--- START ---

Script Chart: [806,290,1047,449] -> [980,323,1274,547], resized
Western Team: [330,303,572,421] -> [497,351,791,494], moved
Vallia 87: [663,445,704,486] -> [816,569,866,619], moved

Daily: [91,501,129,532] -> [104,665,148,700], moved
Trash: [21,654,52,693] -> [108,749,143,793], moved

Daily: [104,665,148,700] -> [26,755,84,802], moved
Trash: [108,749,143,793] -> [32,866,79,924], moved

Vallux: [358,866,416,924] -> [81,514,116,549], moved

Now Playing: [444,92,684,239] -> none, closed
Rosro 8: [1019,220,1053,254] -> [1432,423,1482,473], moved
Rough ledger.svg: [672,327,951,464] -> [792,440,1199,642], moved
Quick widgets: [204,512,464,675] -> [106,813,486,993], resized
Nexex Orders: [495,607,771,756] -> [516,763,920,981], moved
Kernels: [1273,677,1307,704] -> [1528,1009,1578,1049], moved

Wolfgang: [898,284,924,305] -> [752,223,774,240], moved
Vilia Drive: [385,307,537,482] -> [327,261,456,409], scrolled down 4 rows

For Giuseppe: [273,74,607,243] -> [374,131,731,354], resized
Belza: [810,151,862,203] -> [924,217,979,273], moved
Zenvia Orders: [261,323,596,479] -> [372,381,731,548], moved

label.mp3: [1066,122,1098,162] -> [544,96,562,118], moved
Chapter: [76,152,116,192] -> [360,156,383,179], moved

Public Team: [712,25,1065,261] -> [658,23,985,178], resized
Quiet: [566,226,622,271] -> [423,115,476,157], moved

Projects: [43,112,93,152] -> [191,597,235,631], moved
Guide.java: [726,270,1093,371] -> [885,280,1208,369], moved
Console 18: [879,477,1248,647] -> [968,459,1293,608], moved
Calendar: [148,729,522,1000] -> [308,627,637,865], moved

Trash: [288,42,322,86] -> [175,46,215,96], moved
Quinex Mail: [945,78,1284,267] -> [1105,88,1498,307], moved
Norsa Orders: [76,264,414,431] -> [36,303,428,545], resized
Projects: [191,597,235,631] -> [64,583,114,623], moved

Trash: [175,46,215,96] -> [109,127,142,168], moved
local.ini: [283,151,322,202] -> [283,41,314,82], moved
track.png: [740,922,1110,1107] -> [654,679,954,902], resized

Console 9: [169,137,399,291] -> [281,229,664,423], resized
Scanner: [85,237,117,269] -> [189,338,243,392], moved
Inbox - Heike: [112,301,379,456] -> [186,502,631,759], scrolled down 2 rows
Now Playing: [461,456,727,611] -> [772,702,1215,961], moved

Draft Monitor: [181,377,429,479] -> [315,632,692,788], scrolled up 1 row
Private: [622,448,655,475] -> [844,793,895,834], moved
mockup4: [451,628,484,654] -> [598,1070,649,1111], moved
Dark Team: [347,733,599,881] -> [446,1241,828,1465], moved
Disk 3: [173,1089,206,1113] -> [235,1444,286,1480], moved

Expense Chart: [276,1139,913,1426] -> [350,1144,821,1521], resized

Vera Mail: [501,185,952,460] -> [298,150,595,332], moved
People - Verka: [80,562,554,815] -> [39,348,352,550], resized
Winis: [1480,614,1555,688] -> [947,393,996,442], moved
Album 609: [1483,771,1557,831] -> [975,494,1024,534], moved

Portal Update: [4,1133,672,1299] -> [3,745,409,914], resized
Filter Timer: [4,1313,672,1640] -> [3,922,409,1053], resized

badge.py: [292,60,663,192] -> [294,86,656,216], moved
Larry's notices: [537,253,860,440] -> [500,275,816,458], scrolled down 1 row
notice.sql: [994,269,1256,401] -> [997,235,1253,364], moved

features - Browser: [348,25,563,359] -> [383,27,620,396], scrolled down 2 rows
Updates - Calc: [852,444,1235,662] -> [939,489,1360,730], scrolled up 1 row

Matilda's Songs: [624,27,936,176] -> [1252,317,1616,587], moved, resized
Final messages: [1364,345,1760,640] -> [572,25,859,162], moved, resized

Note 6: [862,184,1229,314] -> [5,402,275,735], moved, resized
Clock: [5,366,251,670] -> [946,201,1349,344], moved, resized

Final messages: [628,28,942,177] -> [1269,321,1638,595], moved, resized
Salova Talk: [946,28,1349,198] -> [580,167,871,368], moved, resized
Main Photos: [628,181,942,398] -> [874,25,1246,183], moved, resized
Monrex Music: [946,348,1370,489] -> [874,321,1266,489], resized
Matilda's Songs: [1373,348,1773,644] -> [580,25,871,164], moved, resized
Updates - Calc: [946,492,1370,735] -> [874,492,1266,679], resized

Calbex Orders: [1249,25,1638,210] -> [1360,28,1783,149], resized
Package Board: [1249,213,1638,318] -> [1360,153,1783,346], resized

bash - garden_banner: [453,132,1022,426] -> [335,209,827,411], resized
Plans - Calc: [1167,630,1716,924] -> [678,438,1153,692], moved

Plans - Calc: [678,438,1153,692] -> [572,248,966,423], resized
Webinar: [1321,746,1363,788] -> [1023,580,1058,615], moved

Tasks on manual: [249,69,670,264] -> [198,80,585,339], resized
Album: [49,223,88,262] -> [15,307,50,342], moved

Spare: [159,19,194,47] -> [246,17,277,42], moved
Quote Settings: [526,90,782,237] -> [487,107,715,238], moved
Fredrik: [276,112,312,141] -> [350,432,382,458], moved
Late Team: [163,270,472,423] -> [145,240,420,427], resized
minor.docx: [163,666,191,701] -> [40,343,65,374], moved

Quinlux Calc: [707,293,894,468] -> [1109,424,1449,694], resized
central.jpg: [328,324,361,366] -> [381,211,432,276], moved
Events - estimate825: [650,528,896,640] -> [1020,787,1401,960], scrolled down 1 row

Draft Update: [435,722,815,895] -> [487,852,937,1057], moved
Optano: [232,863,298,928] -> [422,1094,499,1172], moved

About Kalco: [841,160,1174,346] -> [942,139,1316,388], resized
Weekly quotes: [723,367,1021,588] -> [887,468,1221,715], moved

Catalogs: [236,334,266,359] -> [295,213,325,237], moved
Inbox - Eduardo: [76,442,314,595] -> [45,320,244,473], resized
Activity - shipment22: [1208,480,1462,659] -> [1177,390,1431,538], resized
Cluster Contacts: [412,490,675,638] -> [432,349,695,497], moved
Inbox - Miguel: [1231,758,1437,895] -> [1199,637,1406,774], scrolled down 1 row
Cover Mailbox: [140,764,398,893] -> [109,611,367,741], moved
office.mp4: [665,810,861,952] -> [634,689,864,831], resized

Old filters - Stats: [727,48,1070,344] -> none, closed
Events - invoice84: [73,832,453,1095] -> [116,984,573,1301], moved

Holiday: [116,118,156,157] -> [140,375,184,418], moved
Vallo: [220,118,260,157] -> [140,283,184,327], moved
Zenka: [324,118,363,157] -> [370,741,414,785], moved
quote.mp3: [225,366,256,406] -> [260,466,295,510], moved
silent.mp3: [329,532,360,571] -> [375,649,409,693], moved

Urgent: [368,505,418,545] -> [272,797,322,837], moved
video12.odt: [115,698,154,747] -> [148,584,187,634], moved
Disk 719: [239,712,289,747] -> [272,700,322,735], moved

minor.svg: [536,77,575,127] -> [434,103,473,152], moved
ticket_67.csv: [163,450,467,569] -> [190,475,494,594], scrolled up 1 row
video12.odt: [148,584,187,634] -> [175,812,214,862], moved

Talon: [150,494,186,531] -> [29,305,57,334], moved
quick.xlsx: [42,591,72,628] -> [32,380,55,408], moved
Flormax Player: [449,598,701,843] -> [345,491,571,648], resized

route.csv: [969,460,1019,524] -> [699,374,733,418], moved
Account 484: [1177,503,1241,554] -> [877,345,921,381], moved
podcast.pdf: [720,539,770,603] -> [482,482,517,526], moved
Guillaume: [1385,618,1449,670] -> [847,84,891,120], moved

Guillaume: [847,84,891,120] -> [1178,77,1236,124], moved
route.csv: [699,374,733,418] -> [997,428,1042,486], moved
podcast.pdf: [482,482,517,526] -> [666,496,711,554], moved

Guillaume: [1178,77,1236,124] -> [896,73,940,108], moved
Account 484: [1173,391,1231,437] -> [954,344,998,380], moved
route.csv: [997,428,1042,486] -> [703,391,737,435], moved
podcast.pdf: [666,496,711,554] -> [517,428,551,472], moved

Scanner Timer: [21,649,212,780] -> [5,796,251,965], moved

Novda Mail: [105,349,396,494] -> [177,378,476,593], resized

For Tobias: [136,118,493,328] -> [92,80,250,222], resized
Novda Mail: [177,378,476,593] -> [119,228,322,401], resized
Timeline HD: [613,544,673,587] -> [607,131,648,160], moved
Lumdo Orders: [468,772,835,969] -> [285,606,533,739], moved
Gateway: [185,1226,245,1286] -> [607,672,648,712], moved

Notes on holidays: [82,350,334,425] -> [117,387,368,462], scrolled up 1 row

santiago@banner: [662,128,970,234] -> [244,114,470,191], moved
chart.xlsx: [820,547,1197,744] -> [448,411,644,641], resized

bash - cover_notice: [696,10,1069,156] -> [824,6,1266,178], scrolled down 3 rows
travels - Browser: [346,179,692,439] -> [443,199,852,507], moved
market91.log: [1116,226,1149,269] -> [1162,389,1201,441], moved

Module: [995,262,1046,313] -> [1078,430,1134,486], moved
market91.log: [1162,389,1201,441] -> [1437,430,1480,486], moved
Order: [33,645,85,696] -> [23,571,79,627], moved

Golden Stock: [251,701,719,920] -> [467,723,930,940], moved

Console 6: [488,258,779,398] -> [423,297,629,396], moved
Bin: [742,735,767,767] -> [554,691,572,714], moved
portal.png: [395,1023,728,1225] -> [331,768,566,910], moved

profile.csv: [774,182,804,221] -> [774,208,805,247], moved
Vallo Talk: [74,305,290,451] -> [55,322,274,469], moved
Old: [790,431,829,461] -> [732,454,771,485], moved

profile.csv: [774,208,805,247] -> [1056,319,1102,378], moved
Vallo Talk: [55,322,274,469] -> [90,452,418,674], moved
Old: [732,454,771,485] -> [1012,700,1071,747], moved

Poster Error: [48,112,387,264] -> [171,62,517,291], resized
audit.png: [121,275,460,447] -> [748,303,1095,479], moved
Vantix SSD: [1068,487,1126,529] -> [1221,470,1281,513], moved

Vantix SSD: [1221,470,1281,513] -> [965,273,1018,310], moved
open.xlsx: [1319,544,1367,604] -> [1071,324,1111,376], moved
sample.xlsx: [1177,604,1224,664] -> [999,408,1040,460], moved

--- END ---

(Work order)
Extract from the listing above the lines between the line containing "podcast.pdf: [720,539,770,603] ->" and the line containing "Old: [732,454,771,485] ->", keeping both of those lines. Output nothing else.

(Result for this exercise)
podcast.pdf: [720,539,770,603] -> [482,482,517,526], moved
Guillaume: [1385,618,1449,670] -> [847,84,891,120], moved

Guillaume: [847,84,891,120] -> [1178,77,1236,124], moved
route.csv: [699,374,733,418] -> [997,428,1042,486], moved
podcast.pdf: [482,482,517,526] -> [666,496,711,554], moved

Guillaume: [1178,77,1236,124] -> [896,73,940,108], moved
Account 484: [1173,391,1231,437] -> [954,344,998,380], moved
route.csv: [997,428,1042,486] -> [703,391,737,435], moved
podcast.pdf: [666,496,711,554] -> [517,428,551,472], moved

Scanner Timer: [21,649,212,780] -> [5,796,251,965], moved

Novda Mail: [105,349,396,494] -> [177,378,476,593], resized

For Tobias: [136,118,493,328] -> [92,80,250,222], resized
Novda Mail: [177,378,476,593] -> [119,228,322,401], resized
Timeline HD: [613,544,673,587] -> [607,131,648,160], moved
Lumdo Orders: [468,772,835,969] -> [285,606,533,739], moved
Gateway: [185,1226,245,1286] -> [607,672,648,712], moved

Notes on holidays: [82,350,334,425] -> [117,387,368,462], scrolled up 1 row

santiago@banner: [662,128,970,234] -> [244,114,470,191], moved
chart.xlsx: [820,547,1197,744] -> [448,411,644,641], resized

bash - cover_notice: [696,10,1069,156] -> [824,6,1266,178], scrolled down 3 rows
travels - Browser: [346,179,692,439] -> [443,199,852,507], moved
market91.log: [1116,226,1149,269] -> [1162,389,1201,441], moved

Module: [995,262,1046,313] -> [1078,430,1134,486], moved
market91.log: [1162,389,1201,441] -> [1437,430,1480,486], moved
Order: [33,645,85,696] -> [23,571,79,627], moved

Golden Stock: [251,701,719,920] -> [467,723,930,940], moved

Console 6: [488,258,779,398] -> [423,297,629,396], moved
Bin: [742,735,767,767] -> [554,691,572,714], moved
portal.png: [395,1023,728,1225] -> [331,768,566,910], moved

profile.csv: [774,182,804,221] -> [774,208,805,247], moved
Vallo Talk: [74,305,290,451] -> [55,322,274,469], moved
Old: [790,431,829,461] -> [732,454,771,485], moved

profile.csv: [774,208,805,247] -> [1056,319,1102,378], moved
Vallo Talk: [55,322,274,469] -> [90,452,418,674], moved
Old: [732,454,771,485] -> [1012,700,1071,747], moved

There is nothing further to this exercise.